#### [Exercise instructions]
Which lines in the listing below contain the string "hexagon", with case taken into account? Show each of those lines in full.

● ● ● ●

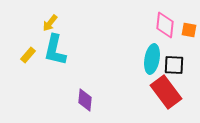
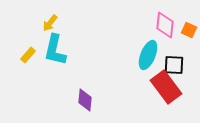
orange square: rotated 14 degrees clockwise
cyan ellipse: moved 4 px left, 4 px up; rotated 12 degrees clockwise
red rectangle: moved 5 px up
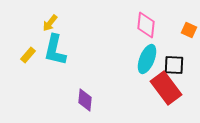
pink diamond: moved 19 px left
cyan ellipse: moved 1 px left, 4 px down
red rectangle: moved 1 px down
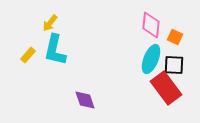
pink diamond: moved 5 px right
orange square: moved 14 px left, 7 px down
cyan ellipse: moved 4 px right
purple diamond: rotated 25 degrees counterclockwise
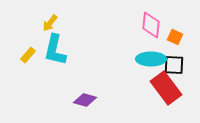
cyan ellipse: rotated 68 degrees clockwise
purple diamond: rotated 55 degrees counterclockwise
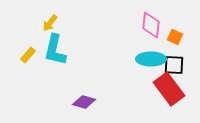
red rectangle: moved 3 px right, 1 px down
purple diamond: moved 1 px left, 2 px down
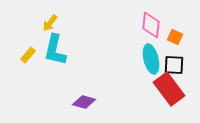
cyan ellipse: rotated 76 degrees clockwise
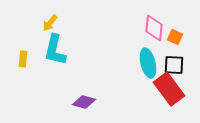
pink diamond: moved 3 px right, 3 px down
yellow rectangle: moved 5 px left, 4 px down; rotated 35 degrees counterclockwise
cyan ellipse: moved 3 px left, 4 px down
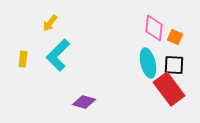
cyan L-shape: moved 3 px right, 5 px down; rotated 32 degrees clockwise
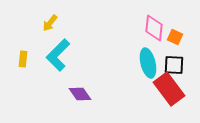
purple diamond: moved 4 px left, 8 px up; rotated 40 degrees clockwise
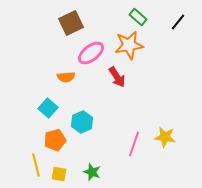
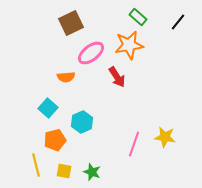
yellow square: moved 5 px right, 3 px up
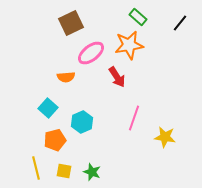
black line: moved 2 px right, 1 px down
pink line: moved 26 px up
yellow line: moved 3 px down
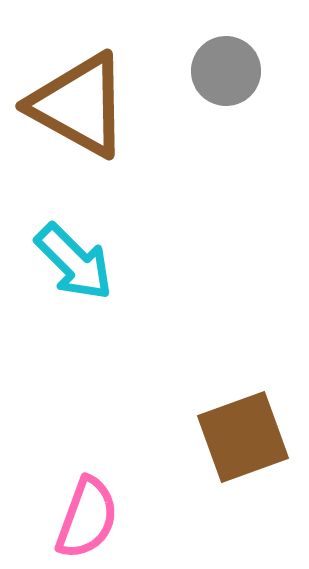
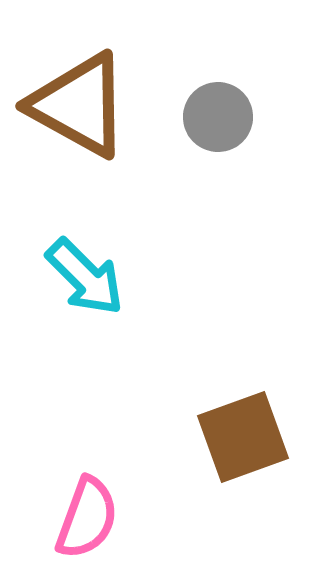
gray circle: moved 8 px left, 46 px down
cyan arrow: moved 11 px right, 15 px down
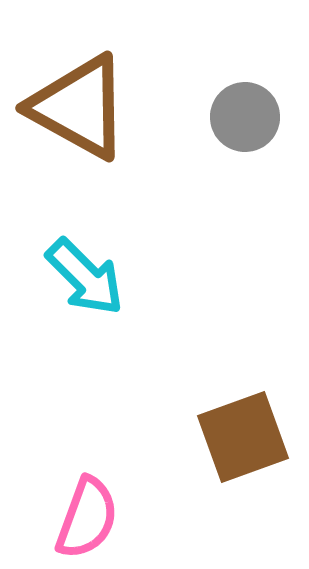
brown triangle: moved 2 px down
gray circle: moved 27 px right
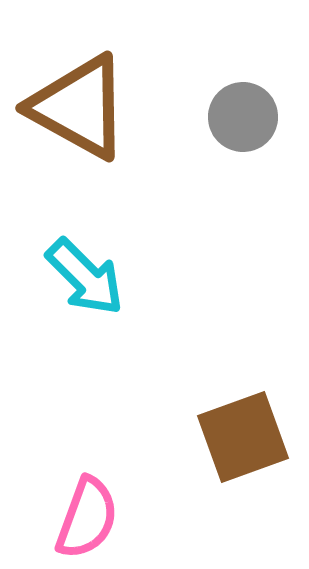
gray circle: moved 2 px left
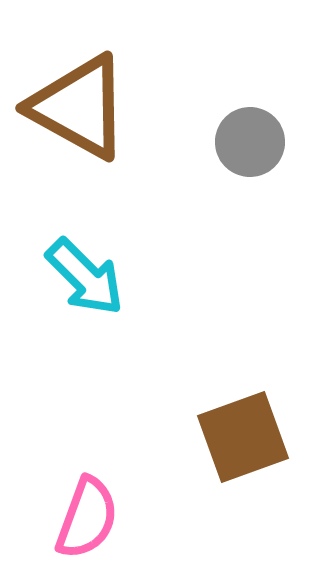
gray circle: moved 7 px right, 25 px down
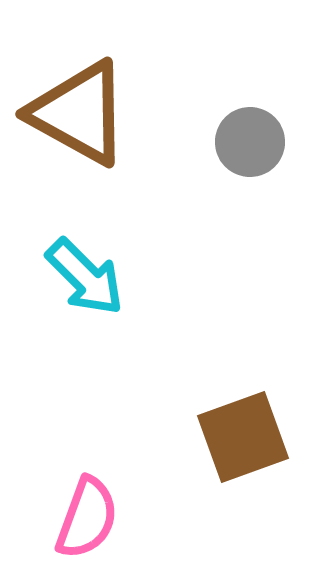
brown triangle: moved 6 px down
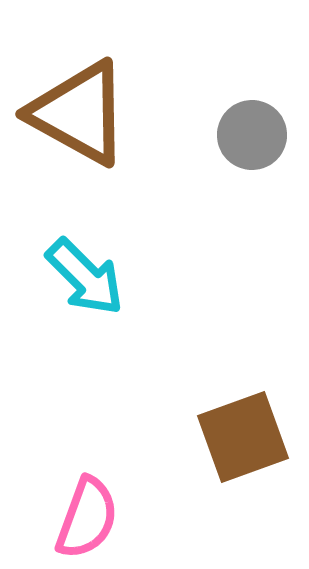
gray circle: moved 2 px right, 7 px up
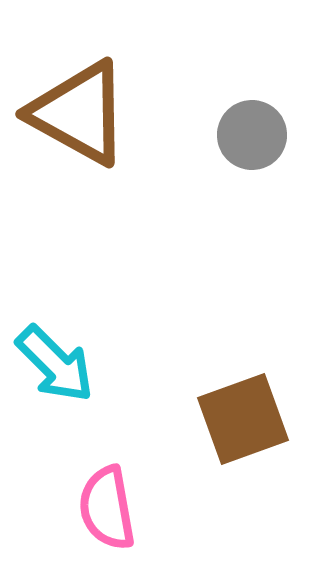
cyan arrow: moved 30 px left, 87 px down
brown square: moved 18 px up
pink semicircle: moved 20 px right, 10 px up; rotated 150 degrees clockwise
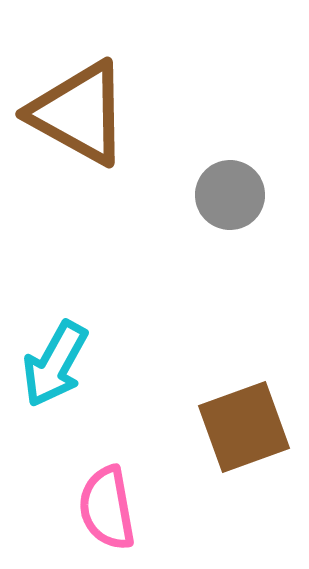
gray circle: moved 22 px left, 60 px down
cyan arrow: rotated 74 degrees clockwise
brown square: moved 1 px right, 8 px down
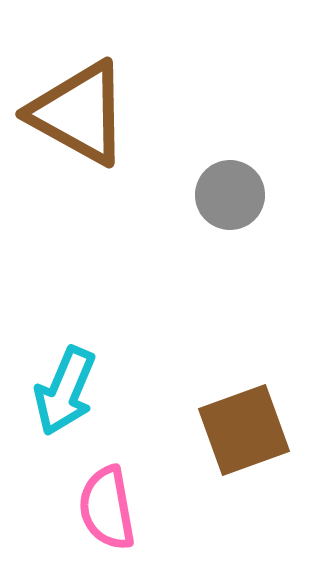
cyan arrow: moved 10 px right, 27 px down; rotated 6 degrees counterclockwise
brown square: moved 3 px down
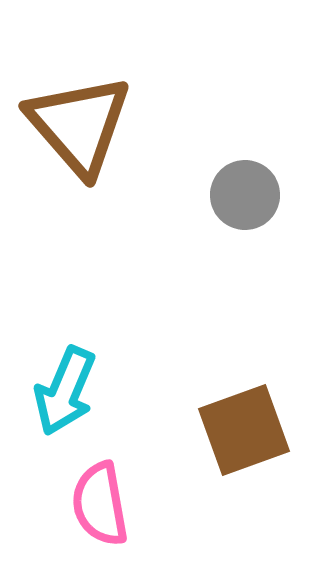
brown triangle: moved 12 px down; rotated 20 degrees clockwise
gray circle: moved 15 px right
pink semicircle: moved 7 px left, 4 px up
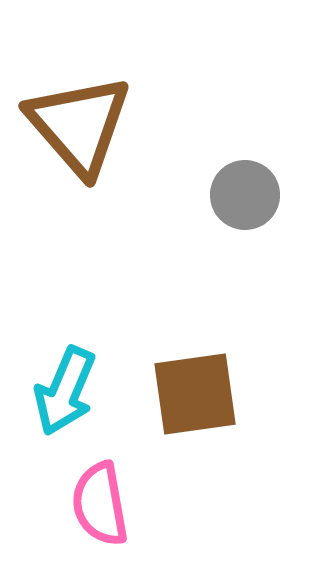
brown square: moved 49 px left, 36 px up; rotated 12 degrees clockwise
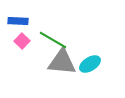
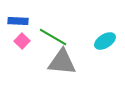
green line: moved 3 px up
cyan ellipse: moved 15 px right, 23 px up
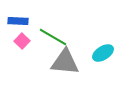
cyan ellipse: moved 2 px left, 12 px down
gray triangle: moved 3 px right
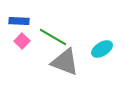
blue rectangle: moved 1 px right
cyan ellipse: moved 1 px left, 4 px up
gray triangle: rotated 16 degrees clockwise
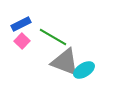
blue rectangle: moved 2 px right, 3 px down; rotated 30 degrees counterclockwise
cyan ellipse: moved 18 px left, 21 px down
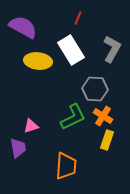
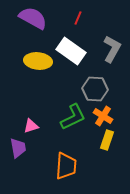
purple semicircle: moved 10 px right, 9 px up
white rectangle: moved 1 px down; rotated 24 degrees counterclockwise
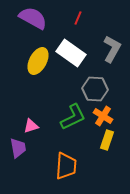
white rectangle: moved 2 px down
yellow ellipse: rotated 68 degrees counterclockwise
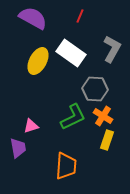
red line: moved 2 px right, 2 px up
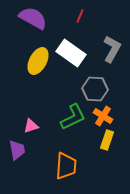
purple trapezoid: moved 1 px left, 2 px down
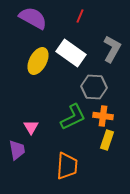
gray hexagon: moved 1 px left, 2 px up
orange cross: rotated 24 degrees counterclockwise
pink triangle: moved 1 px down; rotated 42 degrees counterclockwise
orange trapezoid: moved 1 px right
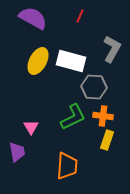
white rectangle: moved 8 px down; rotated 20 degrees counterclockwise
purple trapezoid: moved 2 px down
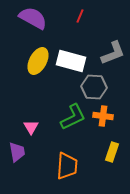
gray L-shape: moved 1 px right, 4 px down; rotated 40 degrees clockwise
yellow rectangle: moved 5 px right, 12 px down
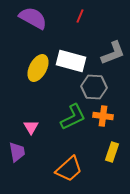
yellow ellipse: moved 7 px down
orange trapezoid: moved 2 px right, 3 px down; rotated 44 degrees clockwise
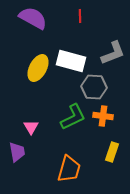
red line: rotated 24 degrees counterclockwise
orange trapezoid: rotated 32 degrees counterclockwise
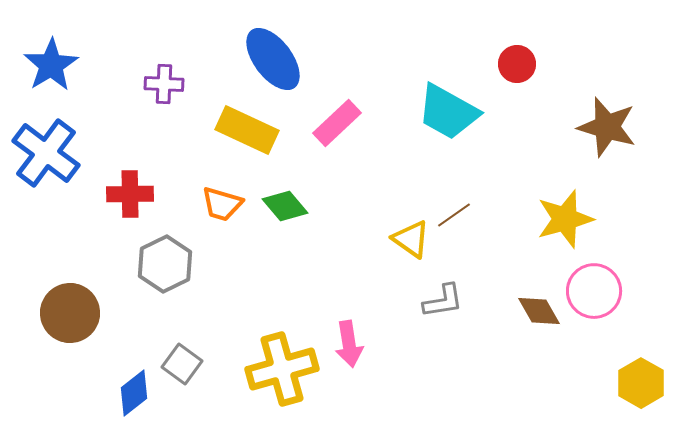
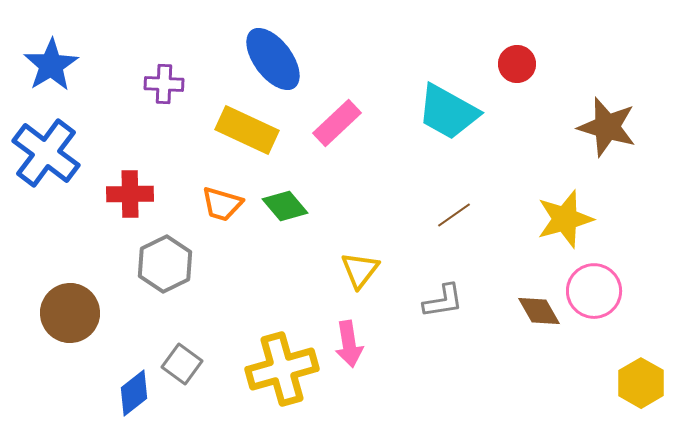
yellow triangle: moved 51 px left, 31 px down; rotated 33 degrees clockwise
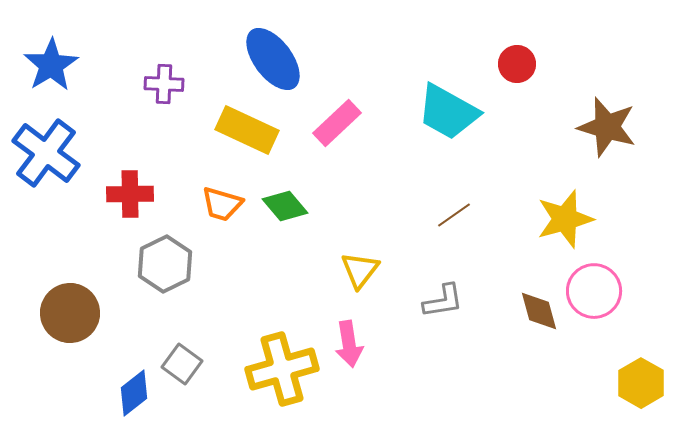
brown diamond: rotated 15 degrees clockwise
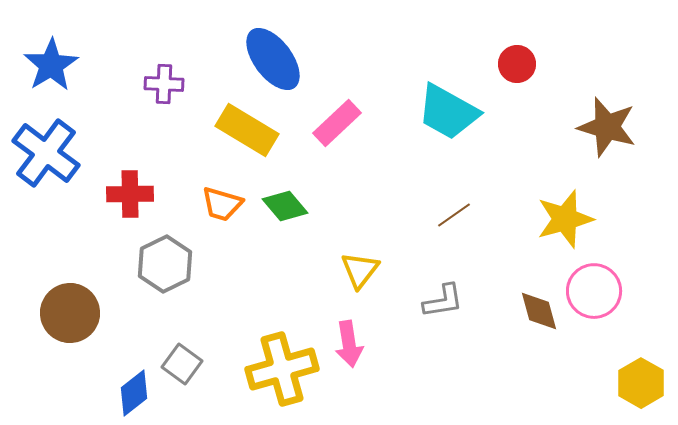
yellow rectangle: rotated 6 degrees clockwise
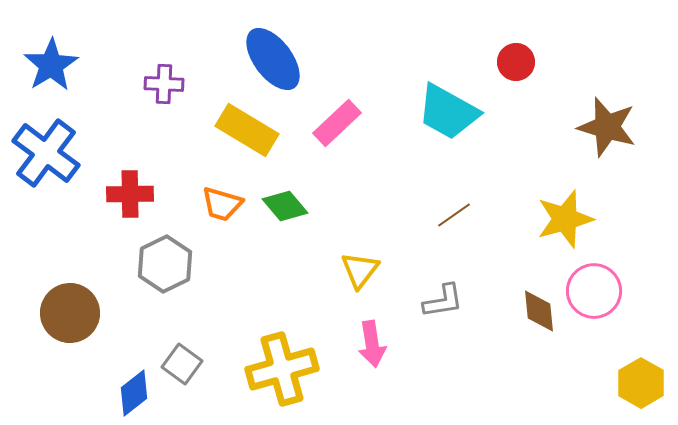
red circle: moved 1 px left, 2 px up
brown diamond: rotated 9 degrees clockwise
pink arrow: moved 23 px right
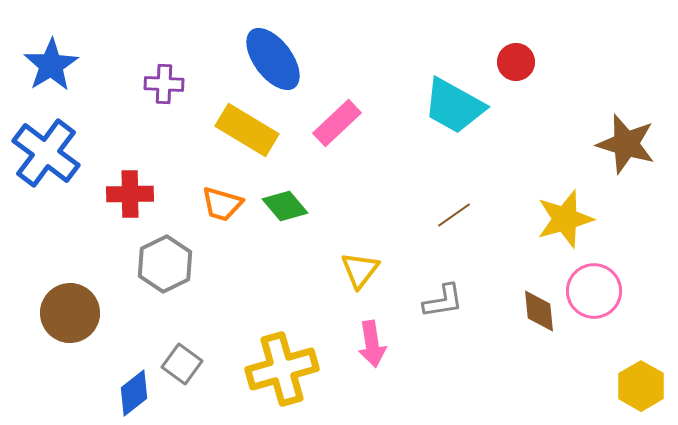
cyan trapezoid: moved 6 px right, 6 px up
brown star: moved 19 px right, 17 px down
yellow hexagon: moved 3 px down
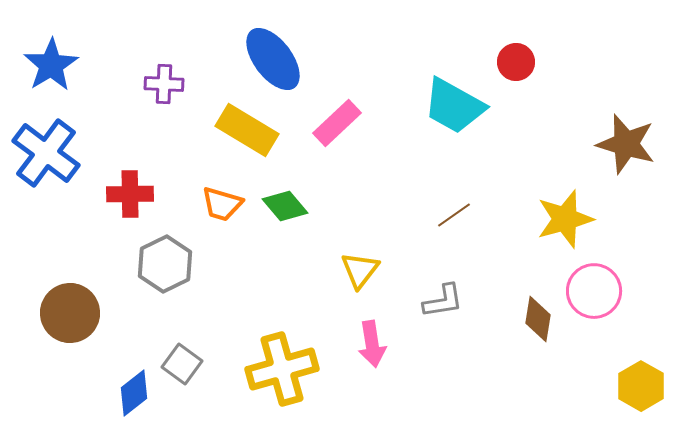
brown diamond: moved 1 px left, 8 px down; rotated 15 degrees clockwise
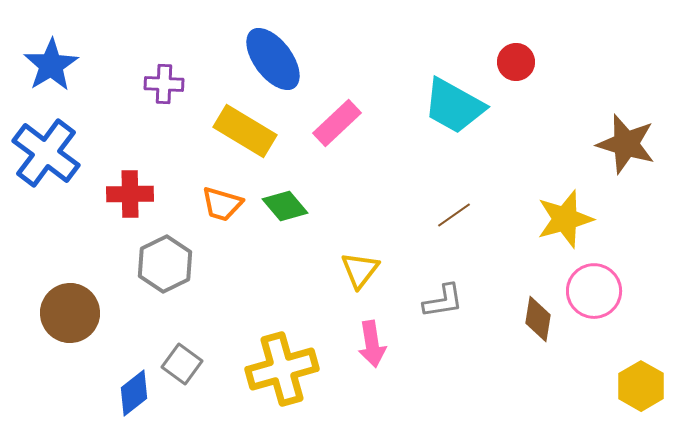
yellow rectangle: moved 2 px left, 1 px down
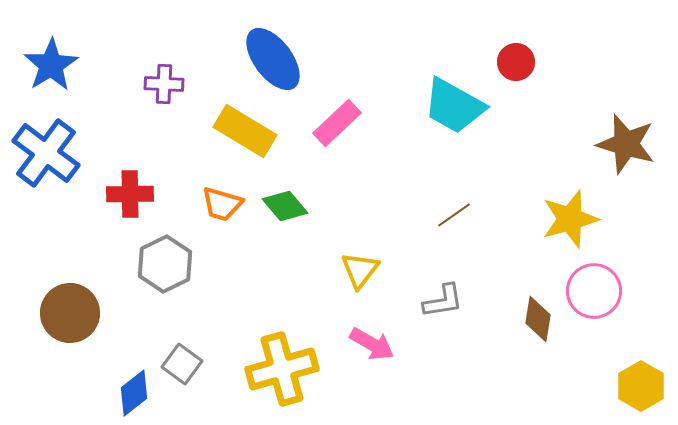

● ● ● ●

#### [Task solution]
gray hexagon: moved 1 px left, 2 px up
yellow hexagon: moved 3 px down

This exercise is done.